Write the items from the line containing "ledger (436, 1841)" through the line containing "producer (250, 955)", both included, as a JSON list of strings with one string per line and blank lines left out.

--- start of DATA ROWS ---

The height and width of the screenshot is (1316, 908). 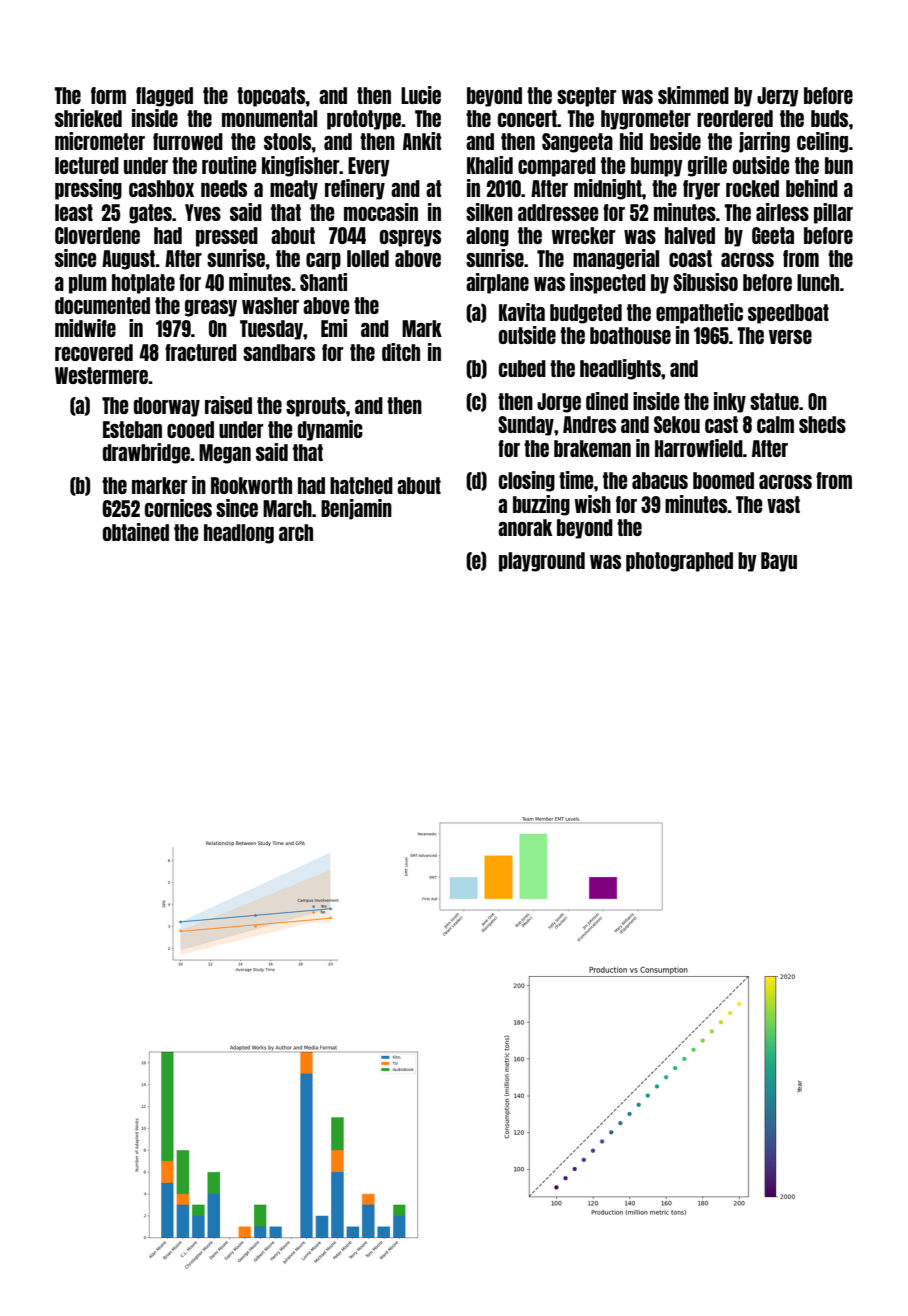 I want to click on buds, so click(x=829, y=118).
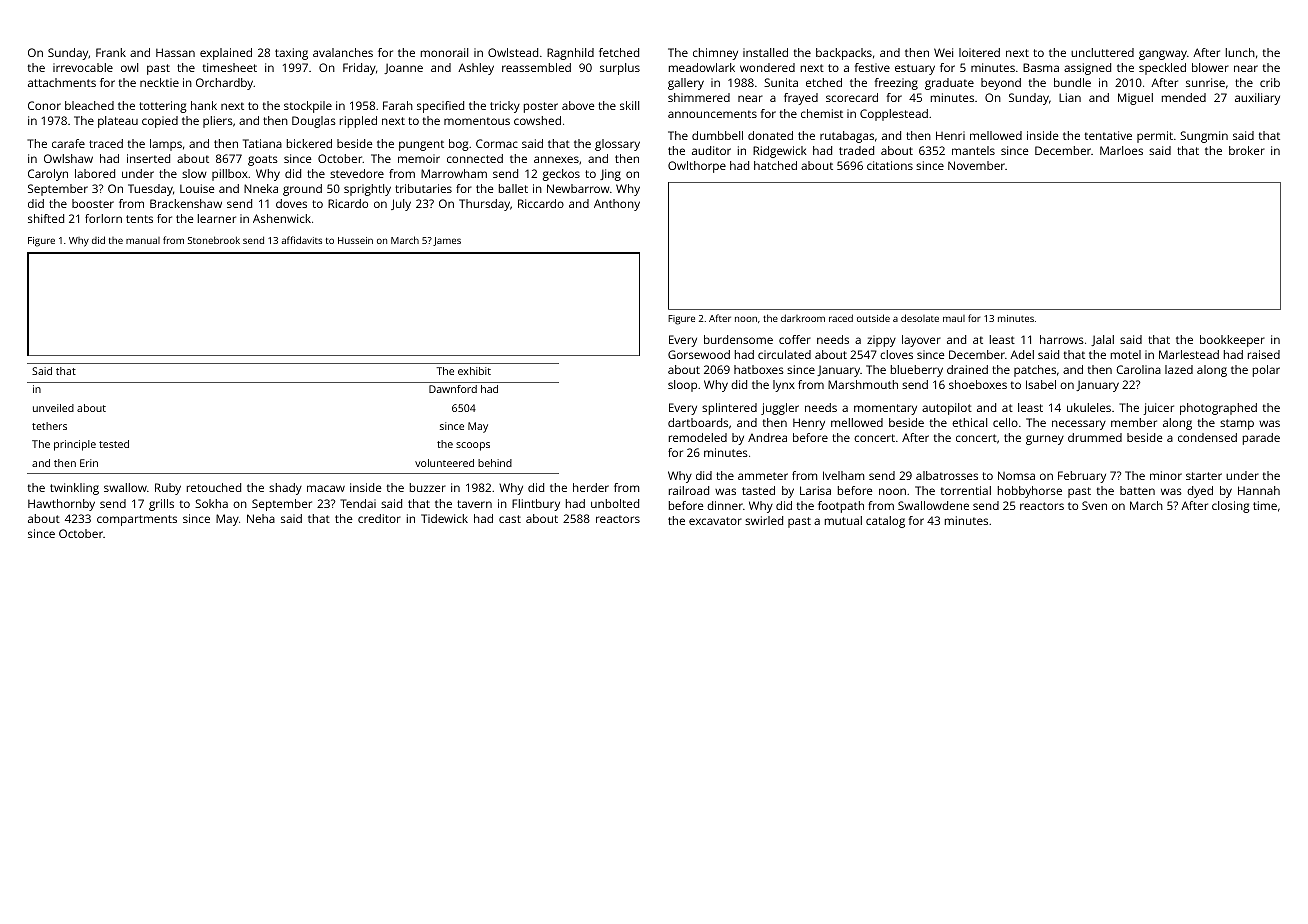 The width and height of the document is (1308, 924). What do you see at coordinates (698, 422) in the document?
I see `dartboards` at bounding box center [698, 422].
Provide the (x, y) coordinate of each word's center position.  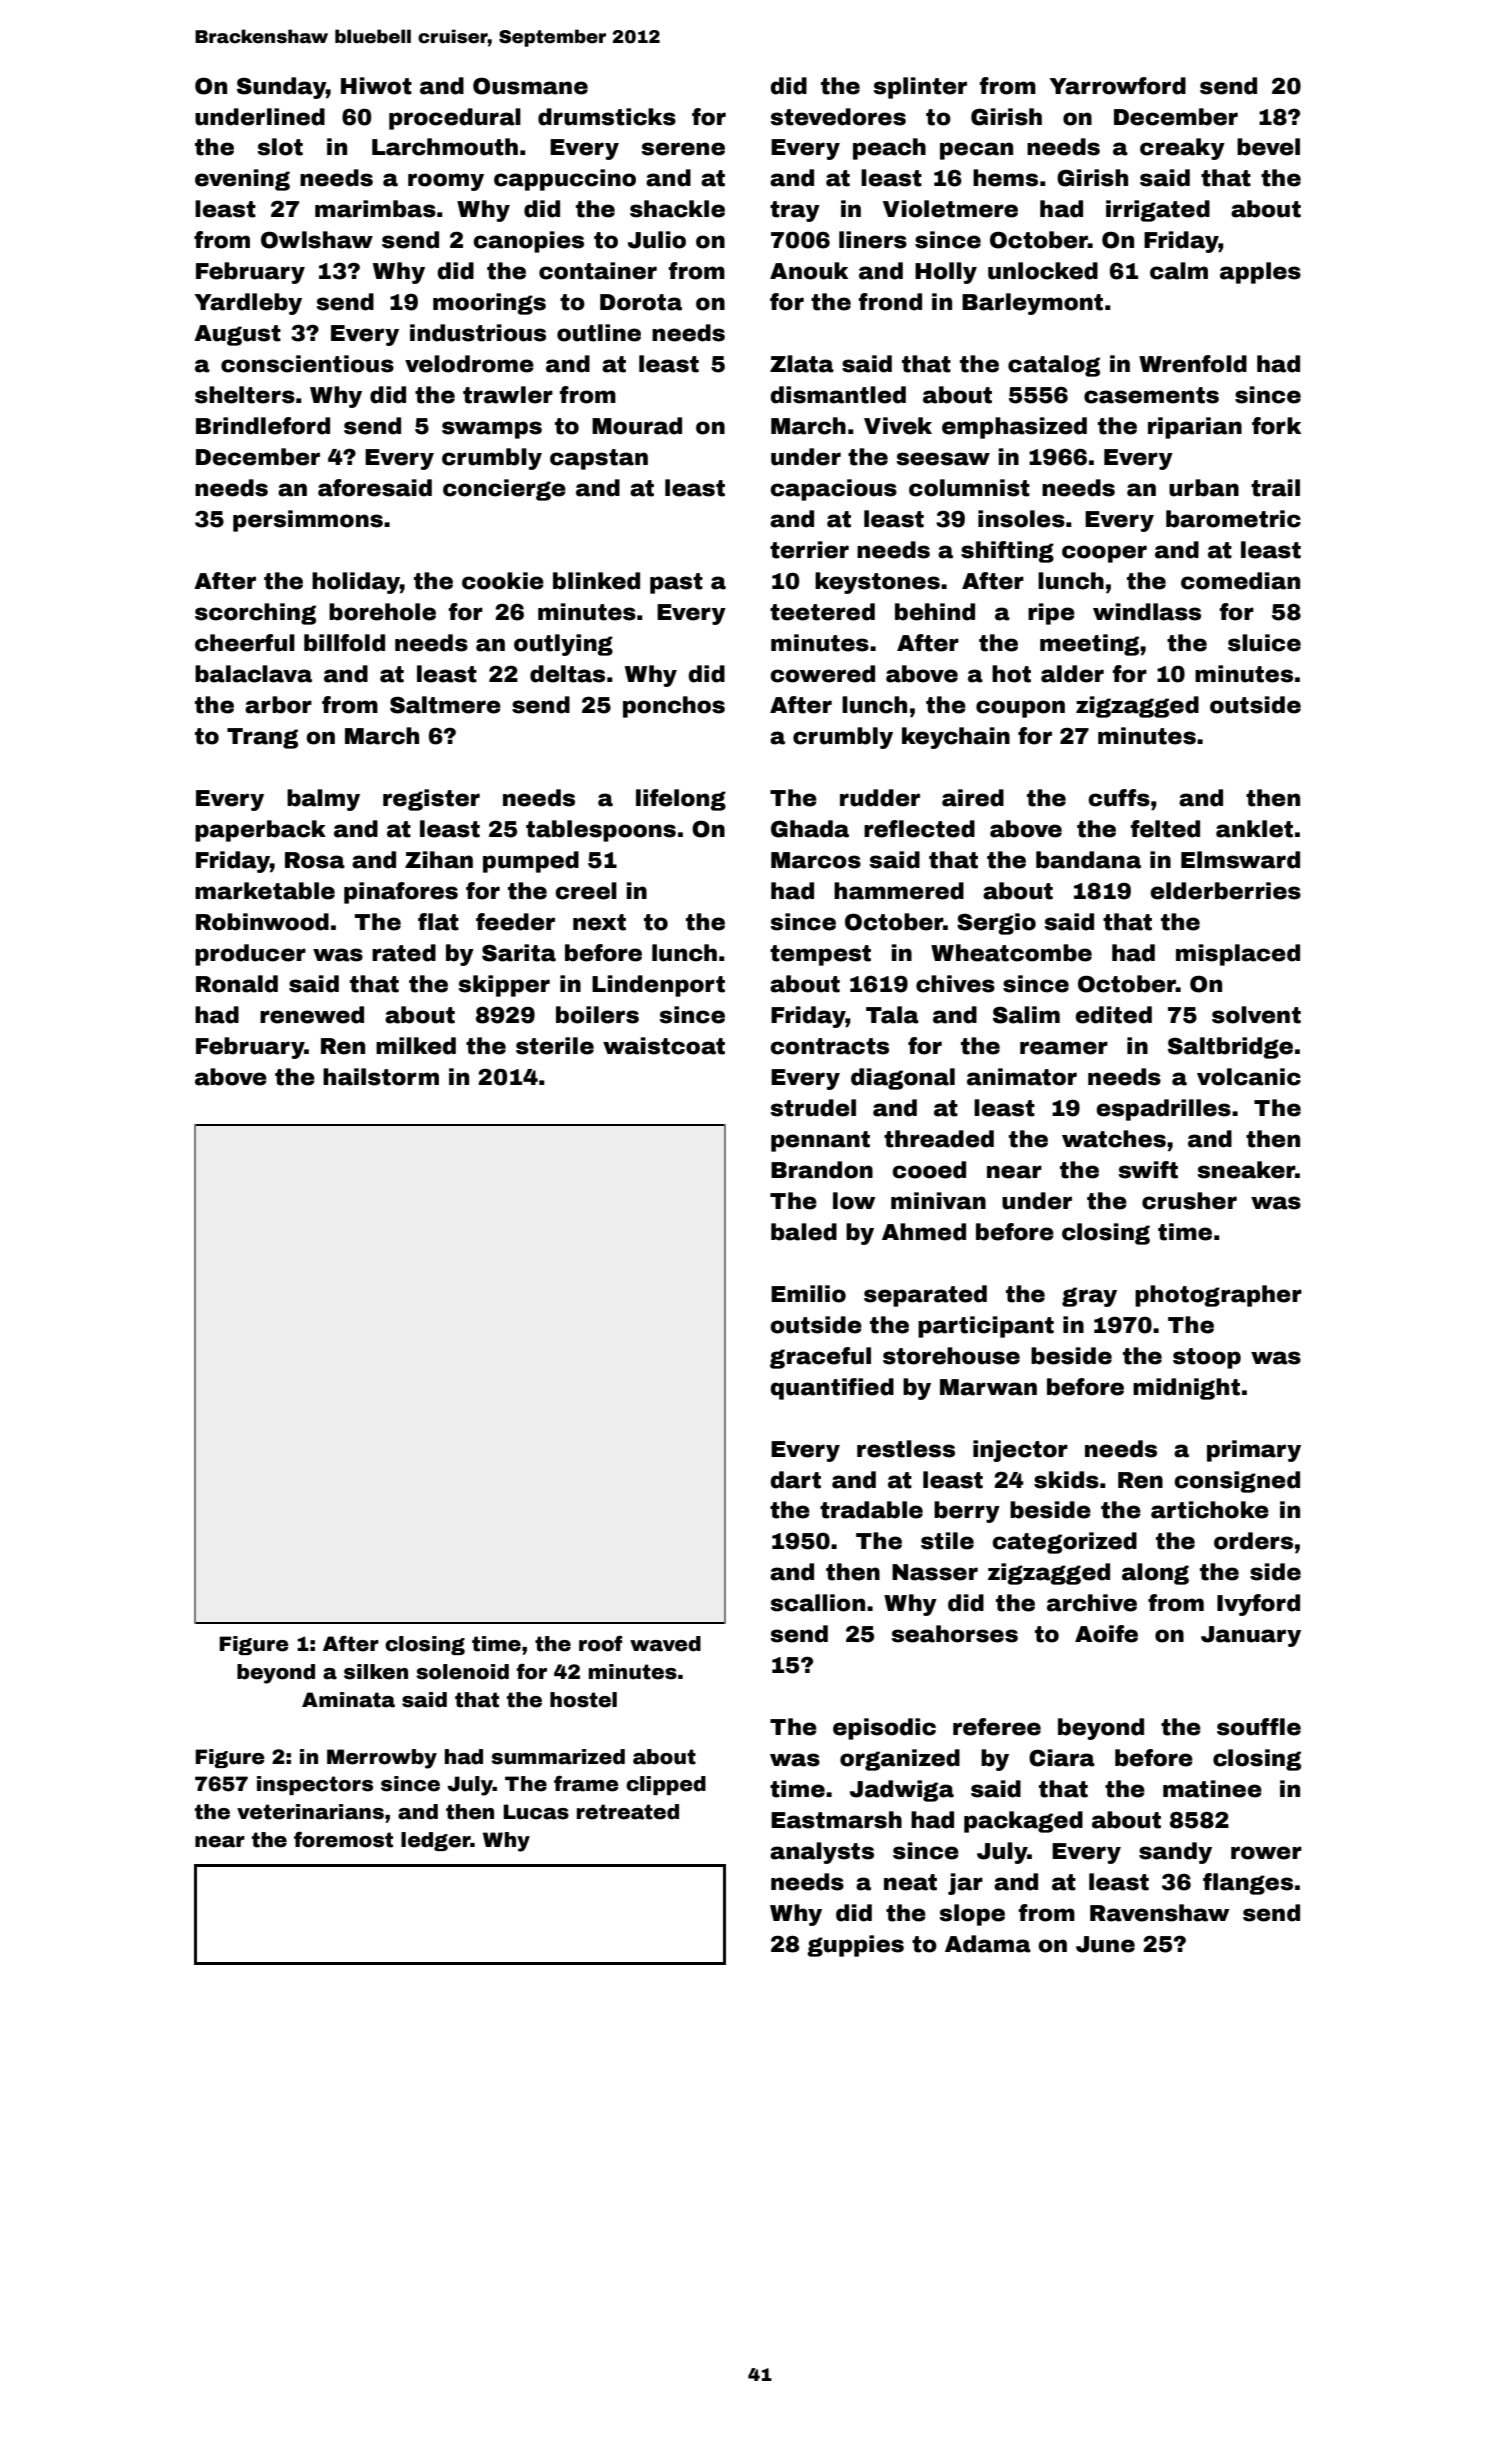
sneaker (1246, 1170)
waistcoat (664, 1046)
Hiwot (376, 86)
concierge (504, 490)
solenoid (462, 1672)
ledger (436, 1841)
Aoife (1106, 1634)
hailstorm (381, 1077)
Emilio (808, 1294)
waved (665, 1644)
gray (1089, 1297)
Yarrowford (1117, 86)
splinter (920, 88)
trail (1275, 488)
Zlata (802, 364)
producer (250, 955)
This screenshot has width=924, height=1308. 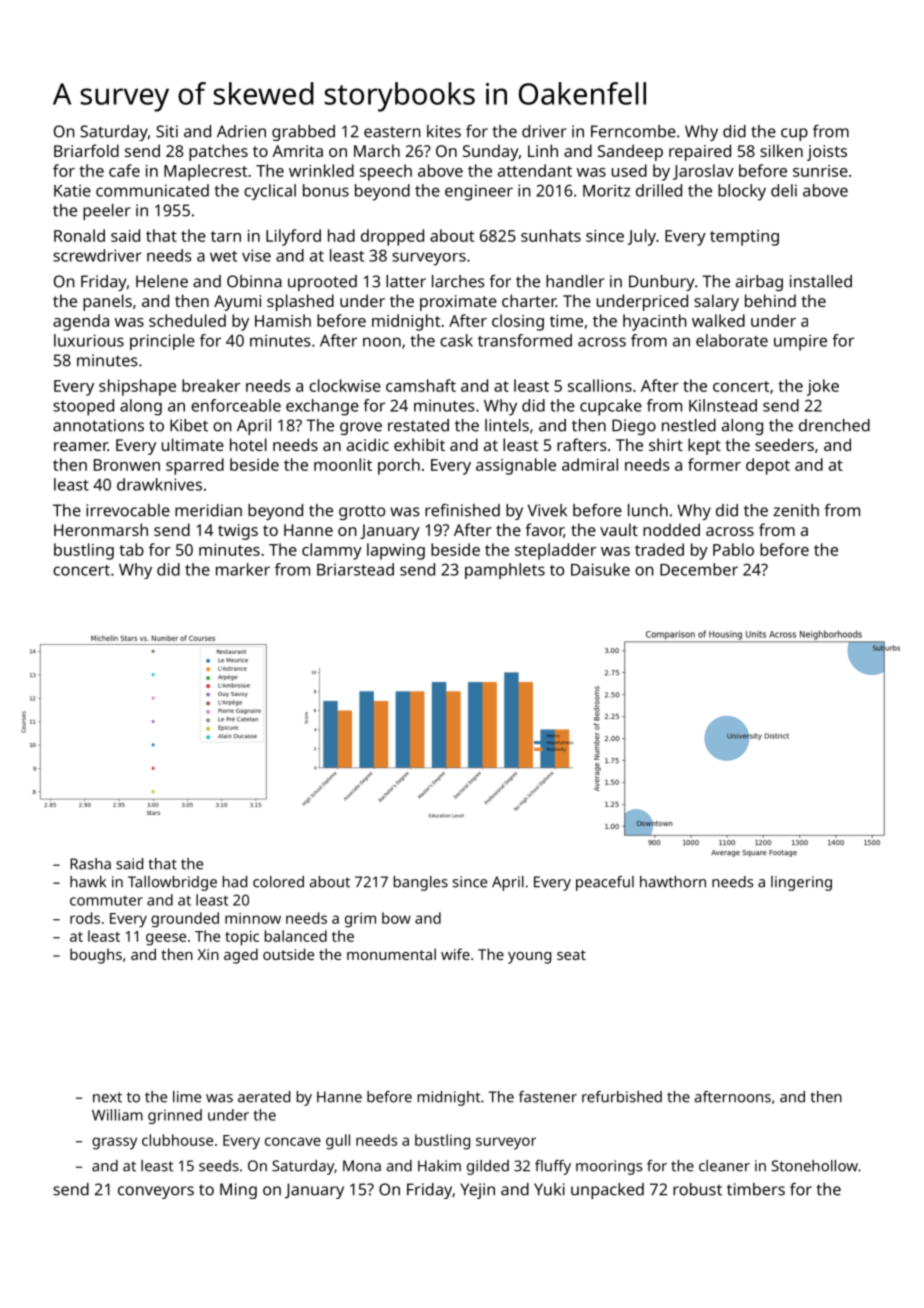 I want to click on hawthorn, so click(x=673, y=882).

--- end of DATA ROWS ---

(THE REPLY):
[
  "ledger (436, 1841)",
  "Aoife (1106, 1634)",
  "hailstorm (381, 1077)",
  "Emilio (808, 1294)",
  "waved (665, 1644)",
  "gray (1089, 1297)",
  "Yarrowford (1117, 86)",
  "splinter (920, 88)",
  "trail (1275, 488)",
  "Zlata (802, 364)",
  "producer (250, 955)"
]